# [RECORDS SUPPLIED]
▼
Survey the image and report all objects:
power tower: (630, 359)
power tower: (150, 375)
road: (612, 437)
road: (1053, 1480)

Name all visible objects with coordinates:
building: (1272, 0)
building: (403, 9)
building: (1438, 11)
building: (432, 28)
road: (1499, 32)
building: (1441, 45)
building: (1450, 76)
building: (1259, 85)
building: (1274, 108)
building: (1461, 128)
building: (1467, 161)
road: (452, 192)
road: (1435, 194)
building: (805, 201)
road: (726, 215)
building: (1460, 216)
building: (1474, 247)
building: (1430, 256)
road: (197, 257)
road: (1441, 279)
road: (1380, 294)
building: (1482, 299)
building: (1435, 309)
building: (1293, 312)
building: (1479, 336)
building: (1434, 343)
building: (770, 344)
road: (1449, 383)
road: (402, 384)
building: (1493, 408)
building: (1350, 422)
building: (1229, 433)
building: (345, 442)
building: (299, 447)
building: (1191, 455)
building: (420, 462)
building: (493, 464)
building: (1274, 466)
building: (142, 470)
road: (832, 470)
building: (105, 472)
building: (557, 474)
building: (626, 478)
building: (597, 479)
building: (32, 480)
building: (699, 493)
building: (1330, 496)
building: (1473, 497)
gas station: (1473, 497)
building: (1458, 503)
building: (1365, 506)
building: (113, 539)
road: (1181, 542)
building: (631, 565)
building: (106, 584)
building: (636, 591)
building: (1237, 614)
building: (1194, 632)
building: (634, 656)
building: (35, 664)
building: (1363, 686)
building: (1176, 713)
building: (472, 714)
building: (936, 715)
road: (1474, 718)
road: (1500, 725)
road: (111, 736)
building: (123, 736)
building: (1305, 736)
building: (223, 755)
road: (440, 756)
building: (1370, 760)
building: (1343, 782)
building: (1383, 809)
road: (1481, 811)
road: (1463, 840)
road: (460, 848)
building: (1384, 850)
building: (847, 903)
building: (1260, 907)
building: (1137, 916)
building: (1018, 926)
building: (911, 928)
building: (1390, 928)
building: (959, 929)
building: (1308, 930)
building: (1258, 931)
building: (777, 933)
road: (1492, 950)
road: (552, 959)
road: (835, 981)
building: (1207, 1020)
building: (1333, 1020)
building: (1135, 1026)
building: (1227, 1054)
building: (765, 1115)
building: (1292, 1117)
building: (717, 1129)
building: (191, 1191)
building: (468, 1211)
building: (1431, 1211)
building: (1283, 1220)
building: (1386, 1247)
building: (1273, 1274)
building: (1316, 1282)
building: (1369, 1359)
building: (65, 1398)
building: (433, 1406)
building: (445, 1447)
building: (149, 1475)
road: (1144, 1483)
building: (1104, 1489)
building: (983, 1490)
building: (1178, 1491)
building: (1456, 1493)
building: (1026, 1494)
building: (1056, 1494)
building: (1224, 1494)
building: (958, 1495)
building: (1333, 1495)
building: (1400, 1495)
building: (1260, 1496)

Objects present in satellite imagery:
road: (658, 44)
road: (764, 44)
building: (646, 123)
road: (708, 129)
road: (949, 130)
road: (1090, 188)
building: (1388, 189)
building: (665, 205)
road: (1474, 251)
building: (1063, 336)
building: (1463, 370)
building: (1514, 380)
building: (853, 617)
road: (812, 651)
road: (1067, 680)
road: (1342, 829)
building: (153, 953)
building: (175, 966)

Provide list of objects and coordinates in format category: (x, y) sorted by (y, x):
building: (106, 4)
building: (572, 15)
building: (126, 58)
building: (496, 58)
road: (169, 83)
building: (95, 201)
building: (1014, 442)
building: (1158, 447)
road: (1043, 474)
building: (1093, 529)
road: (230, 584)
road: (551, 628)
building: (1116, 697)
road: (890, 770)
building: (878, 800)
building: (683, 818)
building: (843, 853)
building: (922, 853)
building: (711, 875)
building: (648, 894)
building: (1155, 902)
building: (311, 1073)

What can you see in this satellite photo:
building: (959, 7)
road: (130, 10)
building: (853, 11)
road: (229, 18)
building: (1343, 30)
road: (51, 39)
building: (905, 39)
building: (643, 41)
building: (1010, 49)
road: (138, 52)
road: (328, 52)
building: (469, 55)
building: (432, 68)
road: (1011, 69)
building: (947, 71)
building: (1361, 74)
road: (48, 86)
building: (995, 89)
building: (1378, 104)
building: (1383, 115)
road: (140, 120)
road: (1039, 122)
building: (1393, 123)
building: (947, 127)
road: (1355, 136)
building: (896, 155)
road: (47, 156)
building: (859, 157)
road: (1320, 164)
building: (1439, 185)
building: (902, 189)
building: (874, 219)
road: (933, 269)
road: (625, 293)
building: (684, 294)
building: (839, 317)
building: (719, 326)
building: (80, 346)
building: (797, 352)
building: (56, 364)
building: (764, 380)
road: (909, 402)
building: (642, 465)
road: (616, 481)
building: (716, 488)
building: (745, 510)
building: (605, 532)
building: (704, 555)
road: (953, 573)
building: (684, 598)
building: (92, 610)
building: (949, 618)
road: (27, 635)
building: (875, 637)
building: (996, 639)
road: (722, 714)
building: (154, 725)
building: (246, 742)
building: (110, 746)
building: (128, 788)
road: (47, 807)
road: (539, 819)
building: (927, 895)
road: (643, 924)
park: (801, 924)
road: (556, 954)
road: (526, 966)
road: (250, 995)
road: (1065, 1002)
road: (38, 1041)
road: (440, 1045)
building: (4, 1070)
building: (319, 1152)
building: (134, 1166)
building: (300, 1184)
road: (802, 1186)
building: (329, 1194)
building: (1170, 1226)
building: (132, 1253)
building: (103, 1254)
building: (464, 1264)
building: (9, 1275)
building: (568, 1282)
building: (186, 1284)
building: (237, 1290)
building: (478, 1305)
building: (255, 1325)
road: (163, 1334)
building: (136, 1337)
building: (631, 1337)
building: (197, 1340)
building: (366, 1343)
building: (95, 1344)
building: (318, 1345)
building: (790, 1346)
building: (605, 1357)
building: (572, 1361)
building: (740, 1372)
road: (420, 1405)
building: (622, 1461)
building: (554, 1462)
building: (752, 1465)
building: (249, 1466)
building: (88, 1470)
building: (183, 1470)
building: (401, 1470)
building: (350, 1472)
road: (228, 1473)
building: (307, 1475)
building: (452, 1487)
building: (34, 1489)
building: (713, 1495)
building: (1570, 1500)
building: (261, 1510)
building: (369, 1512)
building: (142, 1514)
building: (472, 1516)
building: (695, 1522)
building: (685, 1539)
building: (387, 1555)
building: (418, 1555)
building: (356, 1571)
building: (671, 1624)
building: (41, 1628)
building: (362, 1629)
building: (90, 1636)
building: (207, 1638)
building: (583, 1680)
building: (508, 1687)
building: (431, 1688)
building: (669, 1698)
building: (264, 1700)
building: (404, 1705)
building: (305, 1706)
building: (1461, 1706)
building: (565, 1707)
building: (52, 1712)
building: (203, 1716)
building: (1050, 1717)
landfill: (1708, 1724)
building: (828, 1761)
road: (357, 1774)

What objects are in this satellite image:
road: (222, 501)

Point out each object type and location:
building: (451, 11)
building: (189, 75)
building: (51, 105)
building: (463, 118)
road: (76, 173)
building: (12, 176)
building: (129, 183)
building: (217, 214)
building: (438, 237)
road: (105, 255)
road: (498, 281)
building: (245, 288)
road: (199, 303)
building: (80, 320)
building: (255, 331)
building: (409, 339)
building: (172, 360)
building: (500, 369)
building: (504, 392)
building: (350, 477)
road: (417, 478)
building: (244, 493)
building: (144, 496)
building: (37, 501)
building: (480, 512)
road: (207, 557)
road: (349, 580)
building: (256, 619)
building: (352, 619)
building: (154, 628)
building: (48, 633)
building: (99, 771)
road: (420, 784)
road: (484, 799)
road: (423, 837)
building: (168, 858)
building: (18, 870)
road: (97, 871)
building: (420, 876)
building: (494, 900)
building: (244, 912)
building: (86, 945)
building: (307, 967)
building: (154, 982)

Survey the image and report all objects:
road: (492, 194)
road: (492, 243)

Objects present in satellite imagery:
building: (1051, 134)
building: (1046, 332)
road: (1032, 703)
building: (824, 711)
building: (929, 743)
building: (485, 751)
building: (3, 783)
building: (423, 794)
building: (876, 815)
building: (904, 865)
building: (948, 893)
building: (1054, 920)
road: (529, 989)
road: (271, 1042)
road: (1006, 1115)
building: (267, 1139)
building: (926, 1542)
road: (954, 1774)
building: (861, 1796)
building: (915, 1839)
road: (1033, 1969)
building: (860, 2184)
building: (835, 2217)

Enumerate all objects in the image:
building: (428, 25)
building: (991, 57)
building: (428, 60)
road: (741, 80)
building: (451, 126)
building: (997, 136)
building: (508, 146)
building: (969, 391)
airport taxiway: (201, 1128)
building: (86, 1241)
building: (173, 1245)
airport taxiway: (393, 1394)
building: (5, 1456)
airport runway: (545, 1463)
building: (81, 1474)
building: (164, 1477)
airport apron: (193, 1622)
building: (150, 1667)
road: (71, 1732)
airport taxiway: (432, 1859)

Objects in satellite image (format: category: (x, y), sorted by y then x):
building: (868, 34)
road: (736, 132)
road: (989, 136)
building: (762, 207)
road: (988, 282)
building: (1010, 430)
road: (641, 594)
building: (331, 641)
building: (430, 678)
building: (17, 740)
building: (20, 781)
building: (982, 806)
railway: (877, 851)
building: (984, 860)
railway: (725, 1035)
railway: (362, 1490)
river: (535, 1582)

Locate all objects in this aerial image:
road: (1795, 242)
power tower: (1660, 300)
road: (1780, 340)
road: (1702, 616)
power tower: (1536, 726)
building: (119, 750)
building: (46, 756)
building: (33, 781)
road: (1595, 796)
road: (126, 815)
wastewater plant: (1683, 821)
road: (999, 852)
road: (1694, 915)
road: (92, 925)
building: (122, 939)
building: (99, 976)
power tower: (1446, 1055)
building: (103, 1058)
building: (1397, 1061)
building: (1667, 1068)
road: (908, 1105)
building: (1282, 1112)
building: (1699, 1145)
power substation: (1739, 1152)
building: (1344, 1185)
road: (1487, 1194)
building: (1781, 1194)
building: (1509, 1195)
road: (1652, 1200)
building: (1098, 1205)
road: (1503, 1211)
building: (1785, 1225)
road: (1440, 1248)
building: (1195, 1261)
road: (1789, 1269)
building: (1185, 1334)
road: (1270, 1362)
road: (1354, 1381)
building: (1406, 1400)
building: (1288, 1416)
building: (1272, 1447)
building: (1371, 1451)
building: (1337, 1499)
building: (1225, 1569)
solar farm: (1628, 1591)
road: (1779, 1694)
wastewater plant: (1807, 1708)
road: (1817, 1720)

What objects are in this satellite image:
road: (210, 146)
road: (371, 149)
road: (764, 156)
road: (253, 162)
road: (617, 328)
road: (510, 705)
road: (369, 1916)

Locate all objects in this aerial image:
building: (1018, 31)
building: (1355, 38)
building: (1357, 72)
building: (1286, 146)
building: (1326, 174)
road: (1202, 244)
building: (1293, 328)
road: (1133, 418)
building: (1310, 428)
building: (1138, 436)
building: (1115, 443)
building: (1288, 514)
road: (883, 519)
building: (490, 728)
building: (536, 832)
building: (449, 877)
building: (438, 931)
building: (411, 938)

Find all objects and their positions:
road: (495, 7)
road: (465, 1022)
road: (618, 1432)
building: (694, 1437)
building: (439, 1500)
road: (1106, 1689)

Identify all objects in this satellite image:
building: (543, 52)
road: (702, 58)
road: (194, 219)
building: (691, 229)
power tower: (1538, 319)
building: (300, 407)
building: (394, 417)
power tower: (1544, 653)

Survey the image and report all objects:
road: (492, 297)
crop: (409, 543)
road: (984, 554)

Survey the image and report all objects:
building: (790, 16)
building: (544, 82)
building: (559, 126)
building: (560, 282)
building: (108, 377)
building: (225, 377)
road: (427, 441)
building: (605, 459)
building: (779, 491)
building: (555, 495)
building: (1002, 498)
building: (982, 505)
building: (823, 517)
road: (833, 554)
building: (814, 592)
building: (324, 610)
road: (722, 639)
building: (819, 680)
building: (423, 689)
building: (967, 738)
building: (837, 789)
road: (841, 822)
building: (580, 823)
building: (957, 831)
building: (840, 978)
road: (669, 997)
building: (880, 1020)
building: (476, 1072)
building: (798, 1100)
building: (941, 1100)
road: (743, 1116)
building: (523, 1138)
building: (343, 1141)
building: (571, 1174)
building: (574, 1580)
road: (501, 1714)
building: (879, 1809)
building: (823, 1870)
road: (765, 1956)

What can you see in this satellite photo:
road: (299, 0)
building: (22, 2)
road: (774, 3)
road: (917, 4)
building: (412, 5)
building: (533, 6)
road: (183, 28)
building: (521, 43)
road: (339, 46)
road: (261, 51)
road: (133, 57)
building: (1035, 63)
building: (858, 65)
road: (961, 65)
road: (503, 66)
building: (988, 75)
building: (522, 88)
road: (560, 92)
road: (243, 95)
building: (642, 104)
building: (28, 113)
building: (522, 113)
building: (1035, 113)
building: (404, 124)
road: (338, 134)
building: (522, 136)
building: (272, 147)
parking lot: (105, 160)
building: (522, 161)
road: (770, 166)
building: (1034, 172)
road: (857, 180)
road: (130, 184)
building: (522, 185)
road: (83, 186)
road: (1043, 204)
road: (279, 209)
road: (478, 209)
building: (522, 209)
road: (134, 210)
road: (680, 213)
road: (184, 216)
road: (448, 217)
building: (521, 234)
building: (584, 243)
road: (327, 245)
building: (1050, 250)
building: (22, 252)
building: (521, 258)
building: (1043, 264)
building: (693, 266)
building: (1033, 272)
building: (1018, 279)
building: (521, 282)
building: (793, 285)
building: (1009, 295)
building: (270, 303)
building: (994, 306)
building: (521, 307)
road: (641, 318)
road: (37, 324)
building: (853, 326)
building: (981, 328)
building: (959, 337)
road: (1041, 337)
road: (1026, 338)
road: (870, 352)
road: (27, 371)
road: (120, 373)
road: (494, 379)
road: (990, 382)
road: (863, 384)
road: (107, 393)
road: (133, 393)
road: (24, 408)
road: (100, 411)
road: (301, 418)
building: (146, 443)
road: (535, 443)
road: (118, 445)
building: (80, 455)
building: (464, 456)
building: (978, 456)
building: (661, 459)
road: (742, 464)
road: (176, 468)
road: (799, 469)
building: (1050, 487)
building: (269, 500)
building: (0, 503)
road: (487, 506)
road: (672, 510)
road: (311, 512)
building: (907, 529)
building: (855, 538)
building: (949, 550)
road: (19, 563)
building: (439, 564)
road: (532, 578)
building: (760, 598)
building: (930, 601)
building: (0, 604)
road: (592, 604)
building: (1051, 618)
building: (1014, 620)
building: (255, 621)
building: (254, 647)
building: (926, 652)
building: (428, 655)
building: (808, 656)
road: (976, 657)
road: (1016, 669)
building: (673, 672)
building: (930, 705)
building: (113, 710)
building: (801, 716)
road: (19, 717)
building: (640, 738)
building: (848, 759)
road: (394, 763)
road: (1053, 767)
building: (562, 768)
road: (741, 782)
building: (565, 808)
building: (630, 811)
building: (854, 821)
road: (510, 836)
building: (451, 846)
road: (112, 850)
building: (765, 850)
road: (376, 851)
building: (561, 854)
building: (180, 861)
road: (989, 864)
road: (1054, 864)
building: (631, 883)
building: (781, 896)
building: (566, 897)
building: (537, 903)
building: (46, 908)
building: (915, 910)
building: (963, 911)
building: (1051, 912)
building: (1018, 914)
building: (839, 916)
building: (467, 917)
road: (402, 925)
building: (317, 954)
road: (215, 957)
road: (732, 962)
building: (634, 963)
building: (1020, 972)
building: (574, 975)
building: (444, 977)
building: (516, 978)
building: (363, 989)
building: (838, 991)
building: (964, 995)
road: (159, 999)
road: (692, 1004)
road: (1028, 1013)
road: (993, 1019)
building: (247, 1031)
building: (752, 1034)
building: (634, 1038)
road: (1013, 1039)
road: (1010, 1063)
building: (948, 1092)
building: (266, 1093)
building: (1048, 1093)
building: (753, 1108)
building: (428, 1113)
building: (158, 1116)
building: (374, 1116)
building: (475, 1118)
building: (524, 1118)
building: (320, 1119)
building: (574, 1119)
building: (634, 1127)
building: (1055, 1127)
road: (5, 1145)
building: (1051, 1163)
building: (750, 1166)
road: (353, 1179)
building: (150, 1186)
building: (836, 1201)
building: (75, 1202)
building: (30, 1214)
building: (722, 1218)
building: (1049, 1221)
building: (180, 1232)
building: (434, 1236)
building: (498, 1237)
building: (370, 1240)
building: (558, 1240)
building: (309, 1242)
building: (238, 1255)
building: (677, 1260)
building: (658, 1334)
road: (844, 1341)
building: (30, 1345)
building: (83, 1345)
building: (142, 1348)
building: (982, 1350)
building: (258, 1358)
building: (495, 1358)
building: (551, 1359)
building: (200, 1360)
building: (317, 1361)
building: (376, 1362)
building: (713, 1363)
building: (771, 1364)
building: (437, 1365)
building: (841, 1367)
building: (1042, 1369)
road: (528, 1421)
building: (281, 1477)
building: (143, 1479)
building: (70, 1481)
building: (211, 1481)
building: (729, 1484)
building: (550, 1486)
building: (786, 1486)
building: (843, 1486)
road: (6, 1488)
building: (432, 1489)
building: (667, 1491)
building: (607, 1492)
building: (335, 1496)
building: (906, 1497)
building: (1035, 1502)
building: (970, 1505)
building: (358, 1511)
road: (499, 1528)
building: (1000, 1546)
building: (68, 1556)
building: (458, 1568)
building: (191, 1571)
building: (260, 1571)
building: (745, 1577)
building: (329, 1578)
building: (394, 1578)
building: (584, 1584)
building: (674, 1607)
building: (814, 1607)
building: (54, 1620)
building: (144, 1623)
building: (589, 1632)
▲
# [ABOUT THIS EXERCISE]
Look through the entries and find each line that has the string "tower". Copy those lines.

# [TASK OUTPUT]
power tower: (630, 359)
power tower: (150, 375)
power tower: (1660, 300)
power tower: (1536, 726)
power tower: (1446, 1055)
power tower: (1538, 319)
power tower: (1544, 653)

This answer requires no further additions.